» Supplied records
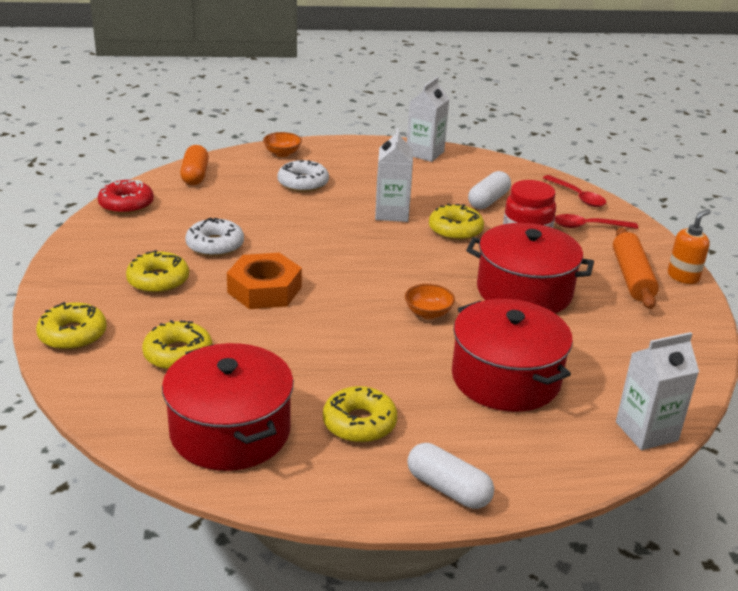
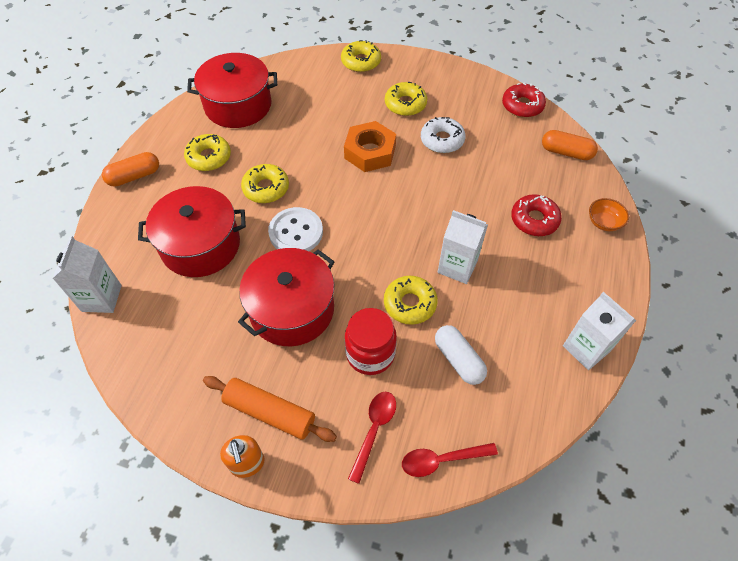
camera: 115 degrees right, 25 degrees up
(178, 354) = (318, 99): yellow donut -> yellow donut (266, 188)
(303, 183) = (534, 220): white donut -> red donut
(428, 313) = (296, 232): orange bowl -> white button
(448, 489) = (134, 176): white capsule -> orange capsule

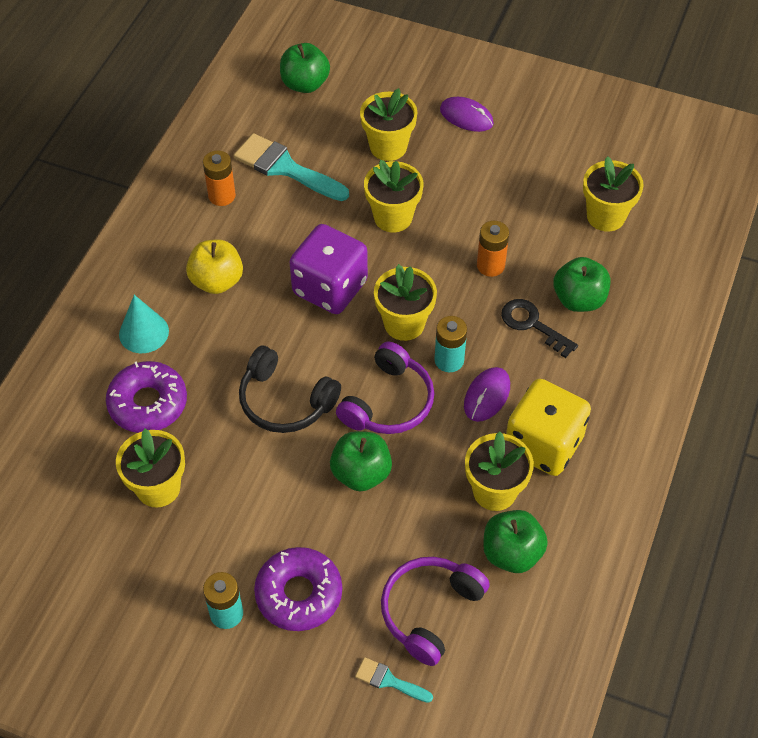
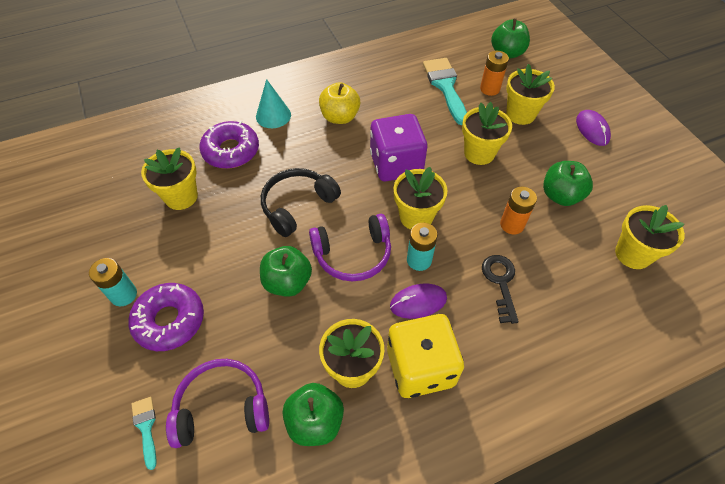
camera: 45 degrees right, 0 degrees up
(222, 196) = (394, 78): orange battery -> orange battery (490, 89)
(285, 401) = (297, 205): black headphones -> black headphones turned 60 degrees clockwise
(579, 299) = (553, 292): green apple -> green apple (560, 195)

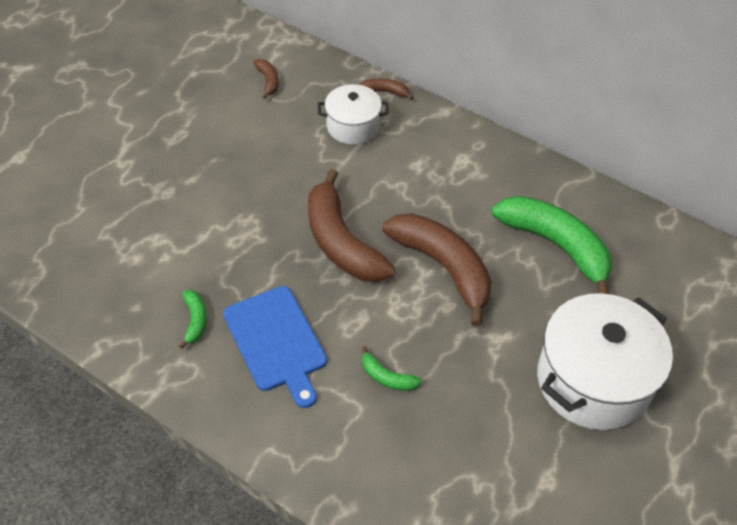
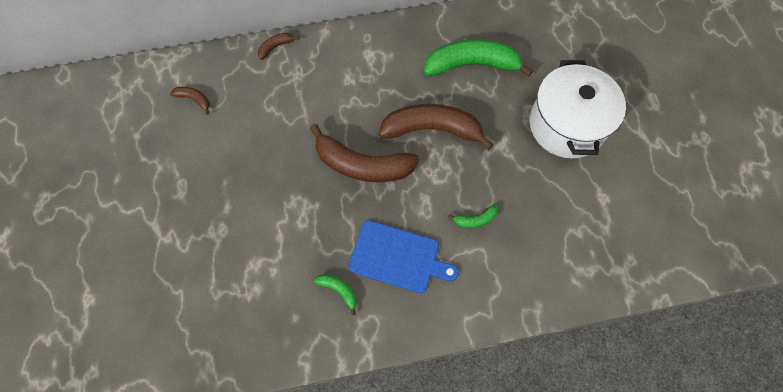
camera: 45 degrees left, 15 degrees up
(353, 126) = (283, 86): white pot -> none

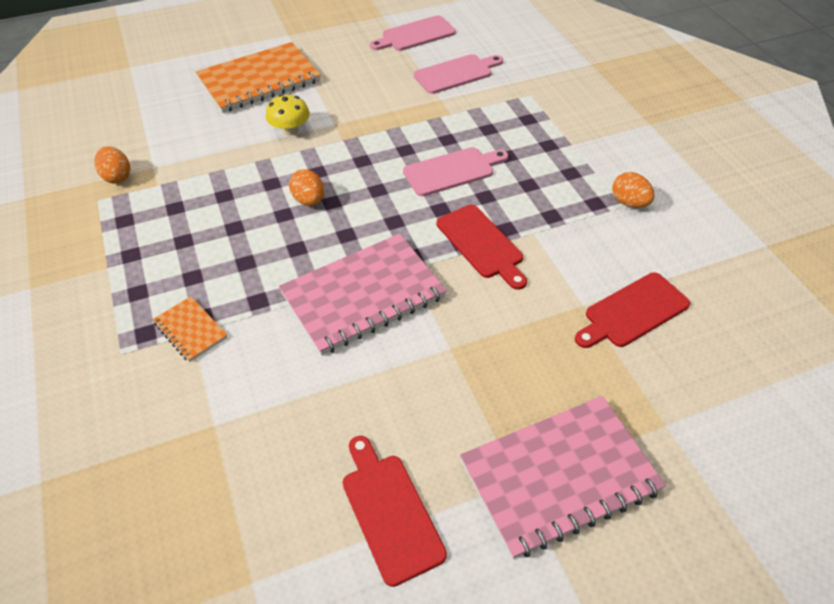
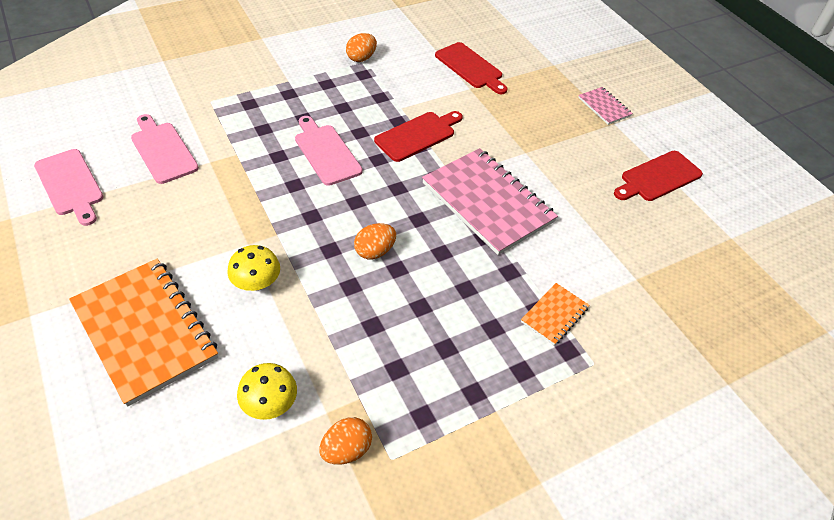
camera: 100 degrees left, 0 degrees up
(173, 139) = (270, 403): none -> yellow mushroom
(559, 476) = (604, 107): pink notebook -> pink notebook, size x0.47

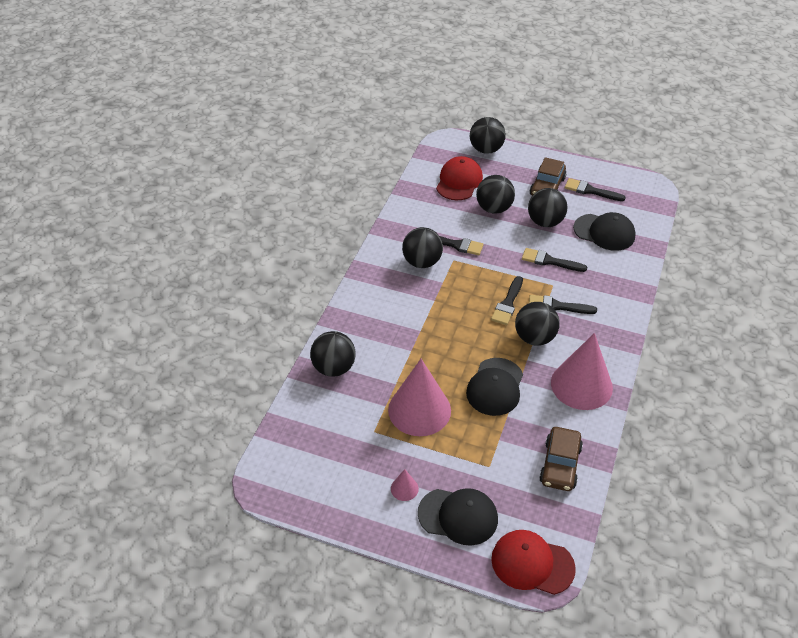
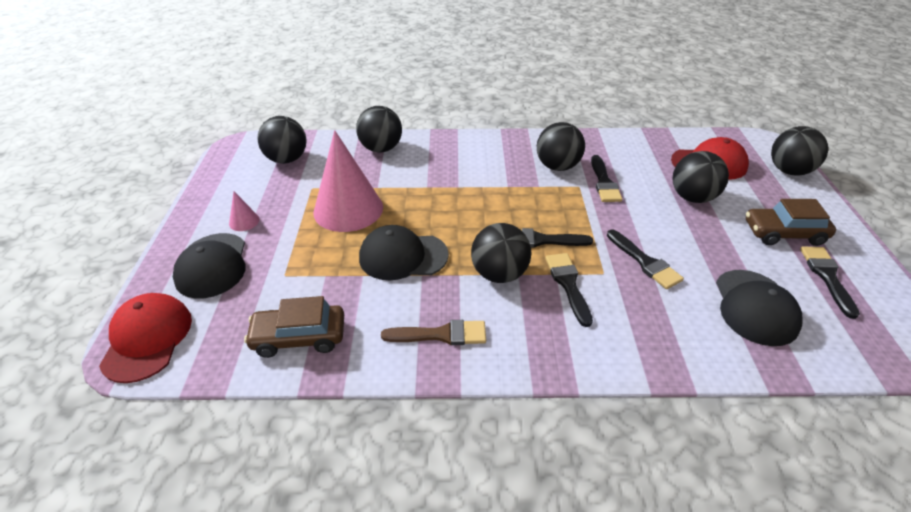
camera: 70 degrees right, 5 degrees down
(545, 222) = (714, 244): black ball -> black ball (287, 159)
(549, 261) = (645, 262): black brush -> black brush turned 150 degrees clockwise
(581, 385) = (441, 334): pink cone -> brown brush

» Activity
What is wanted is a word-for-word restatement of the entries, without their images.

» Output for this exercise
camera: 115 degrees right, 25 degrees up
(178, 354) = (318, 99): yellow donut -> yellow donut (266, 188)
(303, 183) = (534, 220): white donut -> red donut
(428, 313) = (296, 232): orange bowl -> white button
(448, 489) = (134, 176): white capsule -> orange capsule

camera: 45 degrees right, 0 degrees up
(222, 196) = (394, 78): orange battery -> orange battery (490, 89)
(285, 401) = (297, 205): black headphones -> black headphones turned 60 degrees clockwise
(579, 299) = (553, 292): green apple -> green apple (560, 195)

camera: 45 degrees left, 15 degrees up
(353, 126) = (283, 86): white pot -> none

camera: 100 degrees left, 0 degrees up
(173, 139) = (270, 403): none -> yellow mushroom
(559, 476) = (604, 107): pink notebook -> pink notebook, size x0.47

camera: 70 degrees right, 5 degrees down
(545, 222) = (714, 244): black ball -> black ball (287, 159)
(549, 261) = (645, 262): black brush -> black brush turned 150 degrees clockwise
(581, 385) = (441, 334): pink cone -> brown brush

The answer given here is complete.